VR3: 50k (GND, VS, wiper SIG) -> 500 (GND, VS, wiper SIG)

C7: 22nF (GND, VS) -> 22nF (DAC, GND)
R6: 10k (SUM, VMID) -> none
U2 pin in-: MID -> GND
==
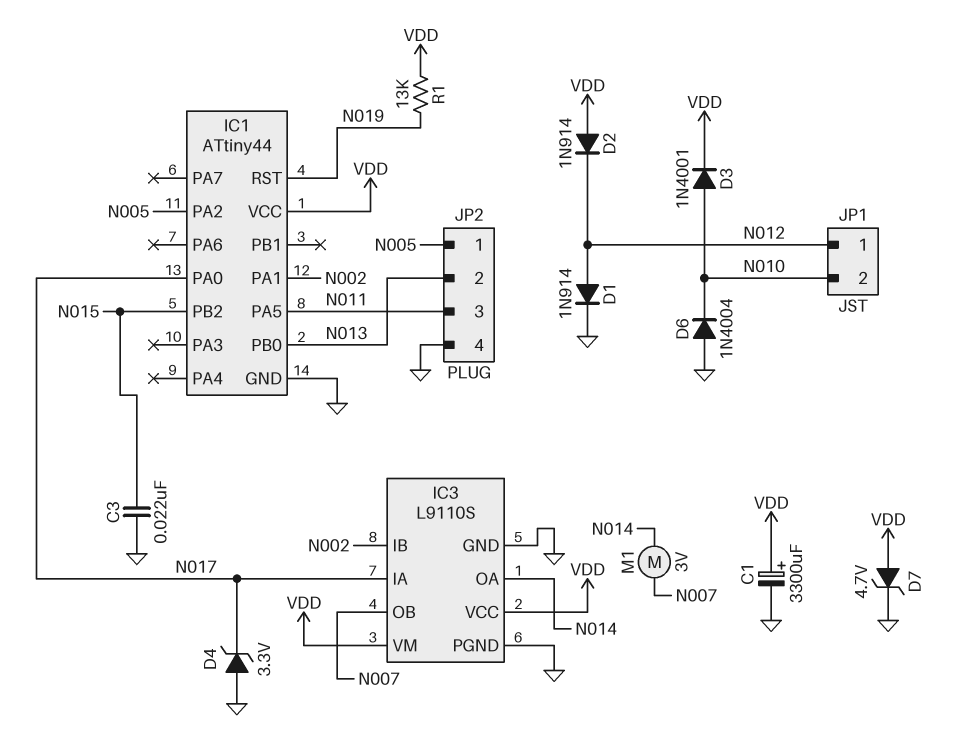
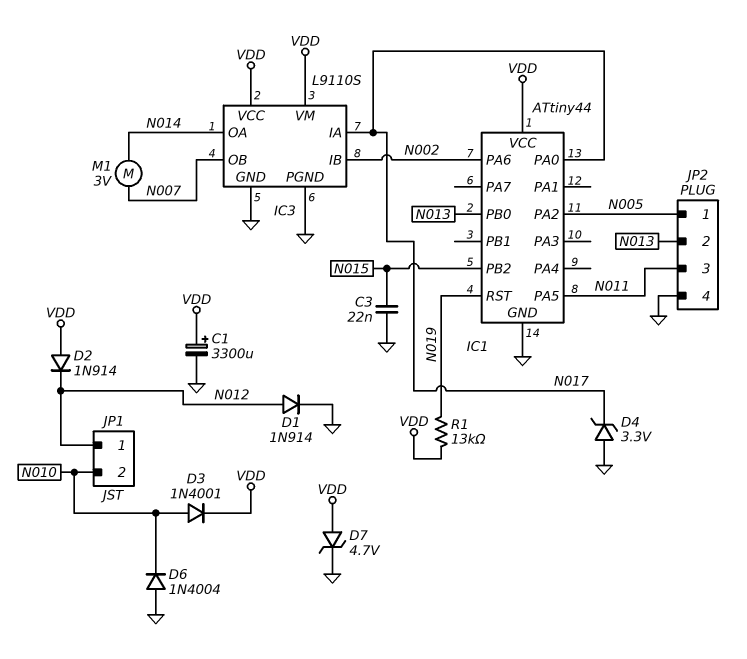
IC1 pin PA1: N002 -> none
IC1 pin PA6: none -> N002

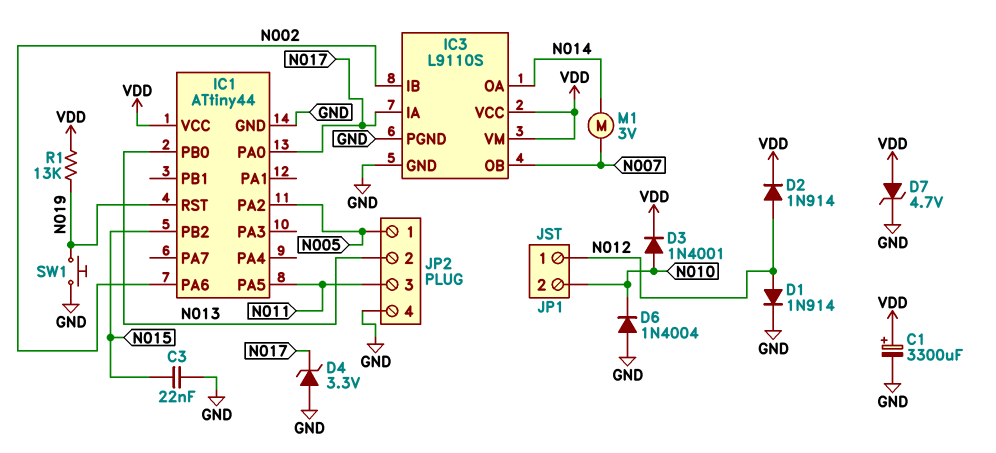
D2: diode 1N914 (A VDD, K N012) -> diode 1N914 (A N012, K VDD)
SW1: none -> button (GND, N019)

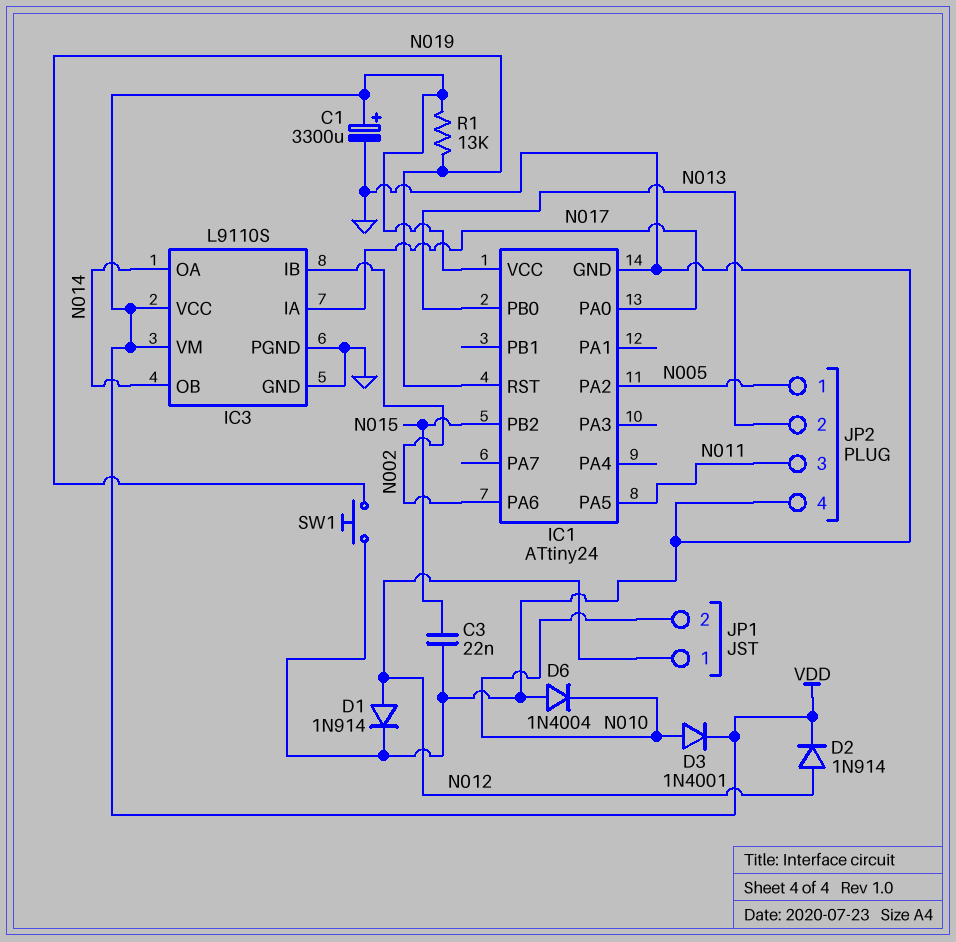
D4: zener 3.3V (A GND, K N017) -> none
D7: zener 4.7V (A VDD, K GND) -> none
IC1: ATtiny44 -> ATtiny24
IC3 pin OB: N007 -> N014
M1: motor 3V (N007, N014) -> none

> _The problem_:
In the listing above, find the line containing "IC1 pin PA1: N002 -> none". Output it and every line after it up to and including the line containing "IC1: ATtiny44 -> ATtiny24", exactly, but skip the pictures.

> _The completed task_:
IC1 pin PA1: N002 -> none
IC1 pin PA6: none -> N002

D2: diode 1N914 (A VDD, K N012) -> diode 1N914 (A N012, K VDD)
SW1: none -> button (GND, N019)

D4: zener 3.3V (A GND, K N017) -> none
D7: zener 4.7V (A VDD, K GND) -> none
IC1: ATtiny44 -> ATtiny24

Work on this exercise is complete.